◆ **JOB ITEM**: What is needed is an exact transcription of the listing, with the images removed.

-- Opening Marker --

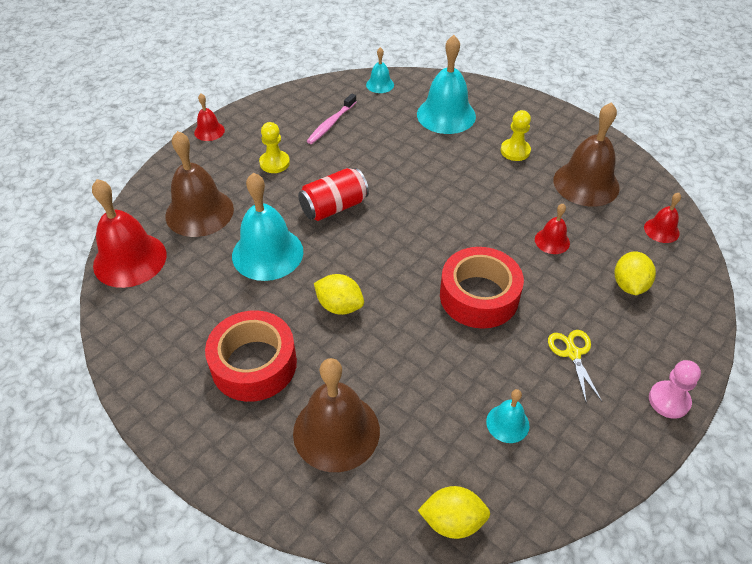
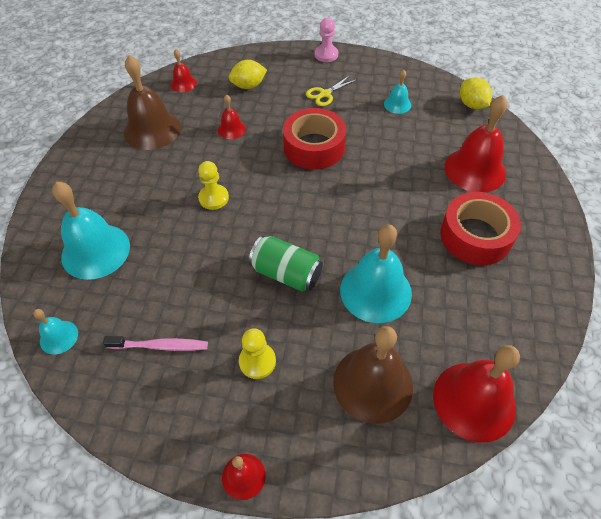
camera: 120 degrees left, 5 degrees up
brown bell [293,358,380,472] -> red bell [445,95,508,192]
red can [298,168,369,221] -> green can [249,236,323,292]
yellow lemon [314,274,364,315] -> none
yellow pawn [501,110,531,161] -> yellow pawn moved to [198,161,229,210]

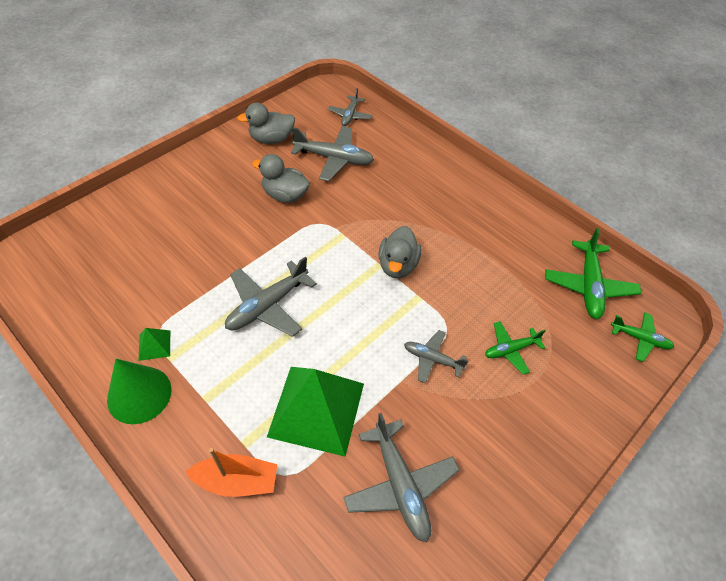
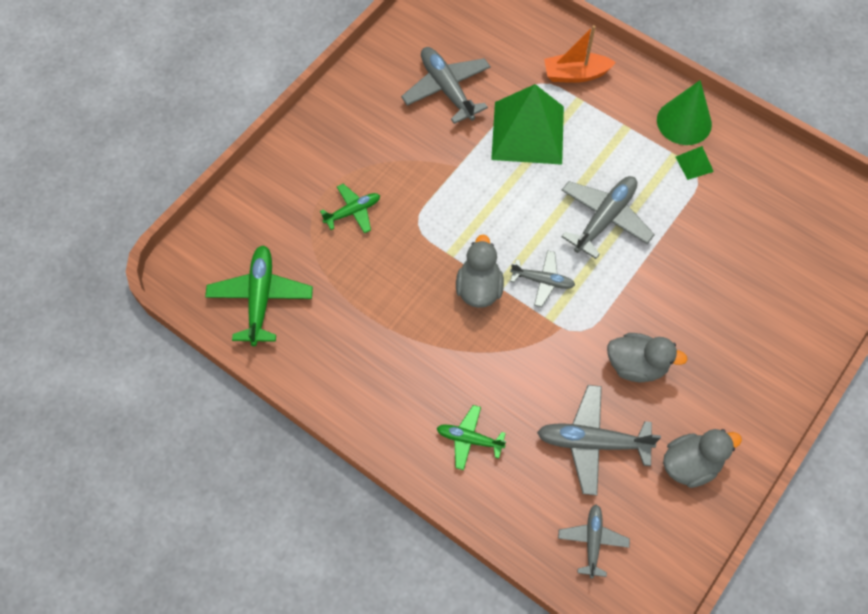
camera: 175 degrees right, 10 degrees up
grey plane [404,330,468,383] -> grey plane moved to [510,250,575,307]
green plane [611,312,674,362] -> green plane moved to [437,405,506,470]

-- Closing Marker --

◆ **WRITTEN ANSWER**:
camera: 120 degrees left, 5 degrees up
brown bell [293,358,380,472] -> red bell [445,95,508,192]
red can [298,168,369,221] -> green can [249,236,323,292]
yellow lemon [314,274,364,315] -> none
yellow pawn [501,110,531,161] -> yellow pawn moved to [198,161,229,210]

camera: 175 degrees right, 10 degrees up
grey plane [404,330,468,383] -> grey plane moved to [510,250,575,307]
green plane [611,312,674,362] -> green plane moved to [437,405,506,470]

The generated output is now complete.